▶ Dataset extract
-- -- --

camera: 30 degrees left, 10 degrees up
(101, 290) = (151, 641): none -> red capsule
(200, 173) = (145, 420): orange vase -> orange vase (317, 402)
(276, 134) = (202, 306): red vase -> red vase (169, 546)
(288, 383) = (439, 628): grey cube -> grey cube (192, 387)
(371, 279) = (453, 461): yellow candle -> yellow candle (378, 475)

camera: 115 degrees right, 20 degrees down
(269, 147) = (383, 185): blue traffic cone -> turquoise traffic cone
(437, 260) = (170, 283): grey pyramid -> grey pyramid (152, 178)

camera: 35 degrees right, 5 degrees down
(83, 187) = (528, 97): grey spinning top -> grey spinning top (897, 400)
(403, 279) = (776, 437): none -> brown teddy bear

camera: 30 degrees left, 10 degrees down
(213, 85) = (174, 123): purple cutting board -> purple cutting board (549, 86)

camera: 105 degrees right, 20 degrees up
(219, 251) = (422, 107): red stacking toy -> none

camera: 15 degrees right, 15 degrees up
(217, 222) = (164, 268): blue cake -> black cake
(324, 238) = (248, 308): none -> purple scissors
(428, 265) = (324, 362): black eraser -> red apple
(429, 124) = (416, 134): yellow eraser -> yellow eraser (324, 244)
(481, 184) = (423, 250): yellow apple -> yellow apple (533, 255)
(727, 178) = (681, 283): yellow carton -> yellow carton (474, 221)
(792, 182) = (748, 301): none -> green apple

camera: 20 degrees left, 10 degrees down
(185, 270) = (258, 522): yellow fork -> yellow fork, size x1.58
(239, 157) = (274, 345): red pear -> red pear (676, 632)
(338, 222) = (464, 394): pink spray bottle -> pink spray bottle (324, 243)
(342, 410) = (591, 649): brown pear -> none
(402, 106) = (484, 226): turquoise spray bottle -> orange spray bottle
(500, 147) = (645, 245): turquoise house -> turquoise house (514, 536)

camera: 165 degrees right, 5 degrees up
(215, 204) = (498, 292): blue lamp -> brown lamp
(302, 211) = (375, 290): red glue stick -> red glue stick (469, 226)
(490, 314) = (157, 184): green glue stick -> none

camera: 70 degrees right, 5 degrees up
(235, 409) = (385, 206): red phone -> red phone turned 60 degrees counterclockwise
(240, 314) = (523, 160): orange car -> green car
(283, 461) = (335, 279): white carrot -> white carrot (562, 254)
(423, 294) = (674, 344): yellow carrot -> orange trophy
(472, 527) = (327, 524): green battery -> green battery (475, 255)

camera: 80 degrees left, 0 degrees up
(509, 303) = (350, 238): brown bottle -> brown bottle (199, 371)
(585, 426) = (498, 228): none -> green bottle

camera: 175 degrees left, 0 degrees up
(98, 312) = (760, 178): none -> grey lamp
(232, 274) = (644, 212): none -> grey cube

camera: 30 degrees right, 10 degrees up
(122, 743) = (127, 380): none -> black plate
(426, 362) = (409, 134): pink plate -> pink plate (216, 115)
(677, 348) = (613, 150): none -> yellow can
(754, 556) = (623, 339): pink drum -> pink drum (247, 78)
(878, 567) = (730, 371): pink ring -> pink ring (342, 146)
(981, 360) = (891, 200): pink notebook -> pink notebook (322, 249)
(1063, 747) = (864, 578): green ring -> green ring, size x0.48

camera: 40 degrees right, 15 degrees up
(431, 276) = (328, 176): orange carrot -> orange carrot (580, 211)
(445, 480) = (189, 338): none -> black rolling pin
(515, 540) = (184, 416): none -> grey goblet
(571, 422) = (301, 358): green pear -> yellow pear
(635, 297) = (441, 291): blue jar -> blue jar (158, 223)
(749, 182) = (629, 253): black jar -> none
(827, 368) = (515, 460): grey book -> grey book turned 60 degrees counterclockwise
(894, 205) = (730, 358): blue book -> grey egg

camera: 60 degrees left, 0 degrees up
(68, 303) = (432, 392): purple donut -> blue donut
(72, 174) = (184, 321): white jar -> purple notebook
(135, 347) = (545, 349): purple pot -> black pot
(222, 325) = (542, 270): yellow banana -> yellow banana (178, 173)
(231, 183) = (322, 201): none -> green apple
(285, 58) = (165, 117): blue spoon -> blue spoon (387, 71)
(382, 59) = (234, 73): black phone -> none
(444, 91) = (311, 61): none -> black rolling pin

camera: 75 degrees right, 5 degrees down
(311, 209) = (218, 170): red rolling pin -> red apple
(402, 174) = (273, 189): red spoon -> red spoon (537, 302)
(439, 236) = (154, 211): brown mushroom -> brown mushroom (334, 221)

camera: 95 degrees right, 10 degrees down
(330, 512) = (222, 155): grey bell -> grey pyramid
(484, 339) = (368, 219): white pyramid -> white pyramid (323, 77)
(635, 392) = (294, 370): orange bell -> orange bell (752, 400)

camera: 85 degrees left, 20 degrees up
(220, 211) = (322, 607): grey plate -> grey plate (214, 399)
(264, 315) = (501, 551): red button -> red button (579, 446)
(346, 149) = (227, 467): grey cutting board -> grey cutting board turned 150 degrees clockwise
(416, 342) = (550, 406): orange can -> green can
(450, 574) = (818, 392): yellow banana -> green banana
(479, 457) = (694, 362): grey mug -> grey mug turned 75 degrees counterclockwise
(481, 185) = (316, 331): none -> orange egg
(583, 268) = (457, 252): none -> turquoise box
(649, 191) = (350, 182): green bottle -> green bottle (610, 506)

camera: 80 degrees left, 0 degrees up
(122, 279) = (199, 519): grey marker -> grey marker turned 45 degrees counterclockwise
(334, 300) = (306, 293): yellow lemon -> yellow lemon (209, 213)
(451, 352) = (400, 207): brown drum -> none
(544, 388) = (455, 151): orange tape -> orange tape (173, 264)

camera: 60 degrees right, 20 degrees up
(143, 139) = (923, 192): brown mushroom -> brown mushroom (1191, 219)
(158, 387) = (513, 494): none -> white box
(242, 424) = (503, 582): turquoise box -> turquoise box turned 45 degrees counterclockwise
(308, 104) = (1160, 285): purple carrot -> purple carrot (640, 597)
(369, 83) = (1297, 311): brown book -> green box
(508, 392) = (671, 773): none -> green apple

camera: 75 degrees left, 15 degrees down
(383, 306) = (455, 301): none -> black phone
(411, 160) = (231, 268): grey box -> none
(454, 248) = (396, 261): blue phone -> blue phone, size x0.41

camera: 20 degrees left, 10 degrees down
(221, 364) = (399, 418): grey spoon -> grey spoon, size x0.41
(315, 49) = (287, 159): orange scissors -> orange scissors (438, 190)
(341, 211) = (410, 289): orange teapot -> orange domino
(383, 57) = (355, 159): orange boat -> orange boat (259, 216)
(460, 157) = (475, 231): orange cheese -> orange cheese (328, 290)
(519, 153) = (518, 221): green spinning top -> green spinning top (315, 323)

-- -- --

▶ Problem requirements
All of the material is to be given again exactly.

▶ Written solution
camera: 30 degrees left, 10 degrees up
(101, 290) = (151, 641): none -> red capsule
(200, 173) = (145, 420): orange vase -> orange vase (317, 402)
(276, 134) = (202, 306): red vase -> red vase (169, 546)
(288, 383) = (439, 628): grey cube -> grey cube (192, 387)
(371, 279) = (453, 461): yellow candle -> yellow candle (378, 475)

camera: 115 degrees right, 20 degrees down
(269, 147) = (383, 185): blue traffic cone -> turquoise traffic cone
(437, 260) = (170, 283): grey pyramid -> grey pyramid (152, 178)

camera: 35 degrees right, 5 degrees down
(83, 187) = (528, 97): grey spinning top -> grey spinning top (897, 400)
(403, 279) = (776, 437): none -> brown teddy bear

camera: 30 degrees left, 10 degrees down
(213, 85) = (174, 123): purple cutting board -> purple cutting board (549, 86)

camera: 105 degrees right, 20 degrees up
(219, 251) = (422, 107): red stacking toy -> none

camera: 15 degrees right, 15 degrees up
(217, 222) = (164, 268): blue cake -> black cake
(324, 238) = (248, 308): none -> purple scissors
(428, 265) = (324, 362): black eraser -> red apple
(429, 124) = (416, 134): yellow eraser -> yellow eraser (324, 244)
(481, 184) = (423, 250): yellow apple -> yellow apple (533, 255)
(727, 178) = (681, 283): yellow carton -> yellow carton (474, 221)
(792, 182) = (748, 301): none -> green apple

camera: 20 degrees left, 10 degrees down
(185, 270) = (258, 522): yellow fork -> yellow fork, size x1.58
(239, 157) = (274, 345): red pear -> red pear (676, 632)
(338, 222) = (464, 394): pink spray bottle -> pink spray bottle (324, 243)
(342, 410) = (591, 649): brown pear -> none
(402, 106) = (484, 226): turquoise spray bottle -> orange spray bottle
(500, 147) = (645, 245): turquoise house -> turquoise house (514, 536)

camera: 165 degrees right, 5 degrees up
(215, 204) = (498, 292): blue lamp -> brown lamp
(302, 211) = (375, 290): red glue stick -> red glue stick (469, 226)
(490, 314) = (157, 184): green glue stick -> none

camera: 70 degrees right, 5 degrees up
(235, 409) = (385, 206): red phone -> red phone turned 60 degrees counterclockwise
(240, 314) = (523, 160): orange car -> green car
(283, 461) = (335, 279): white carrot -> white carrot (562, 254)
(423, 294) = (674, 344): yellow carrot -> orange trophy
(472, 527) = (327, 524): green battery -> green battery (475, 255)

camera: 80 degrees left, 0 degrees up
(509, 303) = (350, 238): brown bottle -> brown bottle (199, 371)
(585, 426) = (498, 228): none -> green bottle

camera: 175 degrees left, 0 degrees up
(98, 312) = (760, 178): none -> grey lamp
(232, 274) = (644, 212): none -> grey cube

camera: 30 degrees right, 10 degrees up
(122, 743) = (127, 380): none -> black plate
(426, 362) = (409, 134): pink plate -> pink plate (216, 115)
(677, 348) = (613, 150): none -> yellow can
(754, 556) = (623, 339): pink drum -> pink drum (247, 78)
(878, 567) = (730, 371): pink ring -> pink ring (342, 146)
(981, 360) = (891, 200): pink notebook -> pink notebook (322, 249)
(1063, 747) = (864, 578): green ring -> green ring, size x0.48

camera: 40 degrees right, 15 degrees up
(431, 276) = (328, 176): orange carrot -> orange carrot (580, 211)
(445, 480) = (189, 338): none -> black rolling pin
(515, 540) = (184, 416): none -> grey goblet
(571, 422) = (301, 358): green pear -> yellow pear
(635, 297) = (441, 291): blue jar -> blue jar (158, 223)
(749, 182) = (629, 253): black jar -> none
(827, 368) = (515, 460): grey book -> grey book turned 60 degrees counterclockwise
(894, 205) = (730, 358): blue book -> grey egg

camera: 60 degrees left, 0 degrees up
(68, 303) = (432, 392): purple donut -> blue donut
(72, 174) = (184, 321): white jar -> purple notebook
(135, 347) = (545, 349): purple pot -> black pot
(222, 325) = (542, 270): yellow banana -> yellow banana (178, 173)
(231, 183) = (322, 201): none -> green apple
(285, 58) = (165, 117): blue spoon -> blue spoon (387, 71)
(382, 59) = (234, 73): black phone -> none
(444, 91) = (311, 61): none -> black rolling pin

camera: 75 degrees right, 5 degrees down
(311, 209) = (218, 170): red rolling pin -> red apple
(402, 174) = (273, 189): red spoon -> red spoon (537, 302)
(439, 236) = (154, 211): brown mushroom -> brown mushroom (334, 221)

camera: 95 degrees right, 10 degrees down
(330, 512) = (222, 155): grey bell -> grey pyramid
(484, 339) = (368, 219): white pyramid -> white pyramid (323, 77)
(635, 392) = (294, 370): orange bell -> orange bell (752, 400)

camera: 85 degrees left, 20 degrees up
(220, 211) = (322, 607): grey plate -> grey plate (214, 399)
(264, 315) = (501, 551): red button -> red button (579, 446)
(346, 149) = (227, 467): grey cutting board -> grey cutting board turned 150 degrees clockwise
(416, 342) = (550, 406): orange can -> green can
(450, 574) = (818, 392): yellow banana -> green banana
(479, 457) = (694, 362): grey mug -> grey mug turned 75 degrees counterclockwise
(481, 185) = (316, 331): none -> orange egg
(583, 268) = (457, 252): none -> turquoise box
(649, 191) = (350, 182): green bottle -> green bottle (610, 506)

camera: 80 degrees left, 0 degrees up
(122, 279) = (199, 519): grey marker -> grey marker turned 45 degrees counterclockwise
(334, 300) = (306, 293): yellow lemon -> yellow lemon (209, 213)
(451, 352) = (400, 207): brown drum -> none
(544, 388) = (455, 151): orange tape -> orange tape (173, 264)

camera: 60 degrees right, 20 degrees up
(143, 139) = (923, 192): brown mushroom -> brown mushroom (1191, 219)
(158, 387) = (513, 494): none -> white box
(242, 424) = (503, 582): turquoise box -> turquoise box turned 45 degrees counterclockwise
(308, 104) = (1160, 285): purple carrot -> purple carrot (640, 597)
(369, 83) = (1297, 311): brown book -> green box
(508, 392) = (671, 773): none -> green apple

camera: 75 degrees left, 15 degrees down
(383, 306) = (455, 301): none -> black phone
(411, 160) = (231, 268): grey box -> none
(454, 248) = (396, 261): blue phone -> blue phone, size x0.41

camera: 20 degrees left, 10 degrees down
(221, 364) = (399, 418): grey spoon -> grey spoon, size x0.41
(315, 49) = (287, 159): orange scissors -> orange scissors (438, 190)
(341, 211) = (410, 289): orange teapot -> orange domino
(383, 57) = (355, 159): orange boat -> orange boat (259, 216)
(460, 157) = (475, 231): orange cheese -> orange cheese (328, 290)
(519, 153) = (518, 221): green spinning top -> green spinning top (315, 323)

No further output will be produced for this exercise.